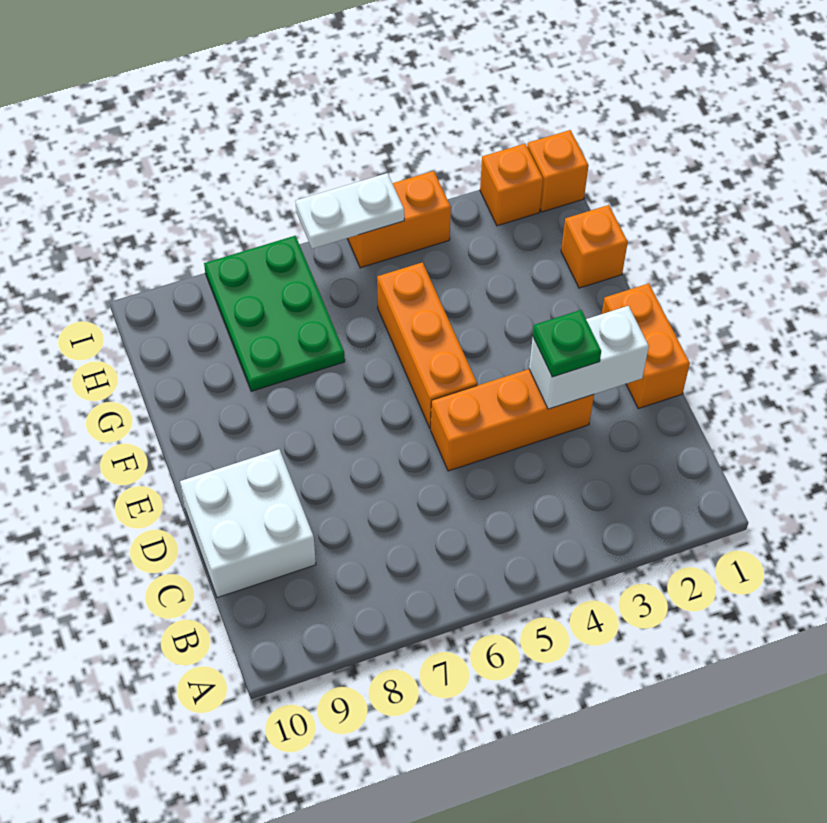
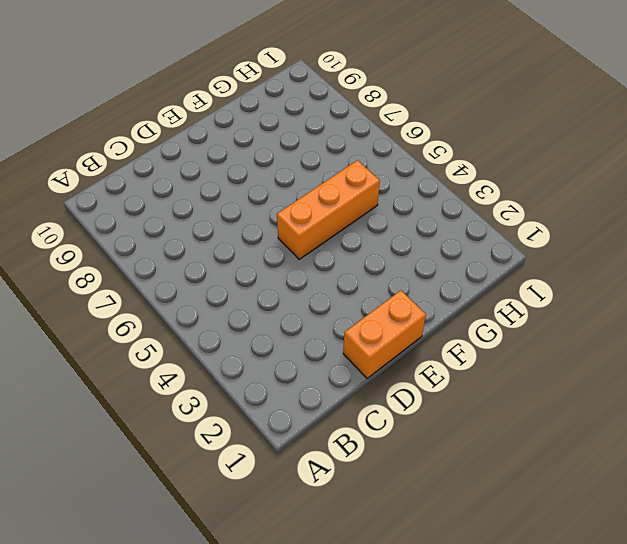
none -> white 2x2 brick [180,449,316,598]
none -> orange 1x3 brick [431,369,594,471]
none -> orange 1x1 brick [561,205,628,288]

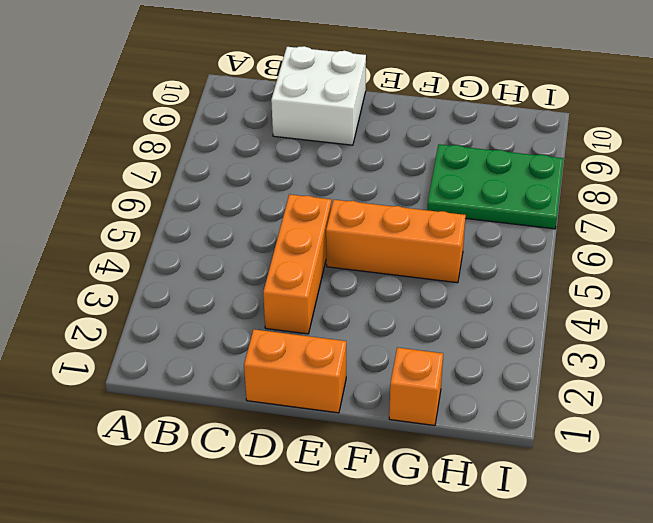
none -> orange 1x1 brick [527,130,589,212]
none -> orange 1x1 brick [480,144,543,226]
none -> orange 1x2 brick [347,171,451,268]

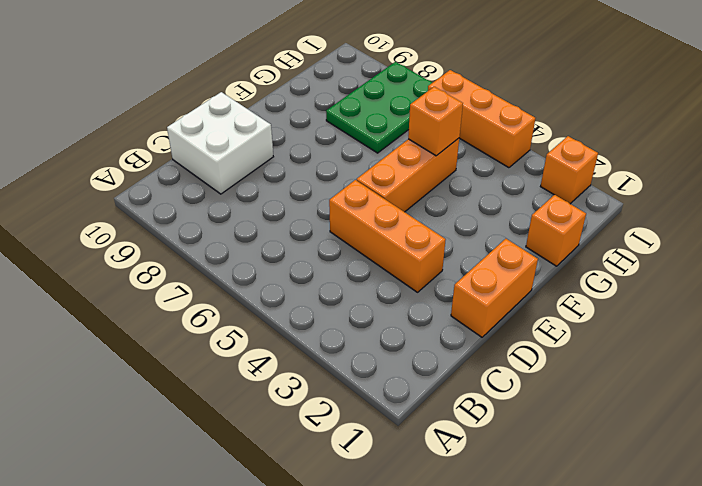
orange 1x1 brick [408,87,463,156] -> orange 1x1 brick moved to [527,130,589,212]
orange 1x3 brick [428,70,535,168] -> orange 1x2 brick [347,171,451,268]
none -> white 1x2 brick [529,306,649,409]
none -> white 1x2 plate [295,173,404,249]
none -> green 1x1 plate [533,310,601,377]

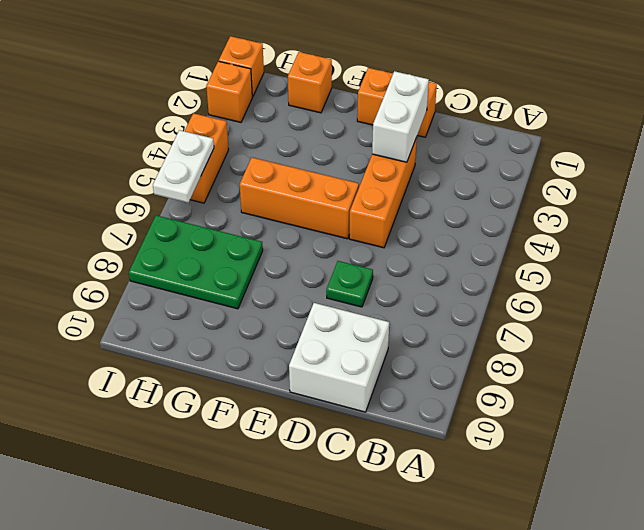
green 1x1 plate [326,261,373,307] -> green 1x1 plate moved to [533,310,601,377]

———

What you should do
Verbatim output, no pictures: the line holding "none -> white 1x2 brick [529,306,649,409]" and all lines after it through the last line of the material, with nothing else.

Exercise solution
none -> white 1x2 brick [529,306,649,409]
none -> white 1x2 plate [295,173,404,249]
none -> green 1x1 plate [533,310,601,377]

green 1x1 plate [326,261,373,307] -> green 1x1 plate moved to [533,310,601,377]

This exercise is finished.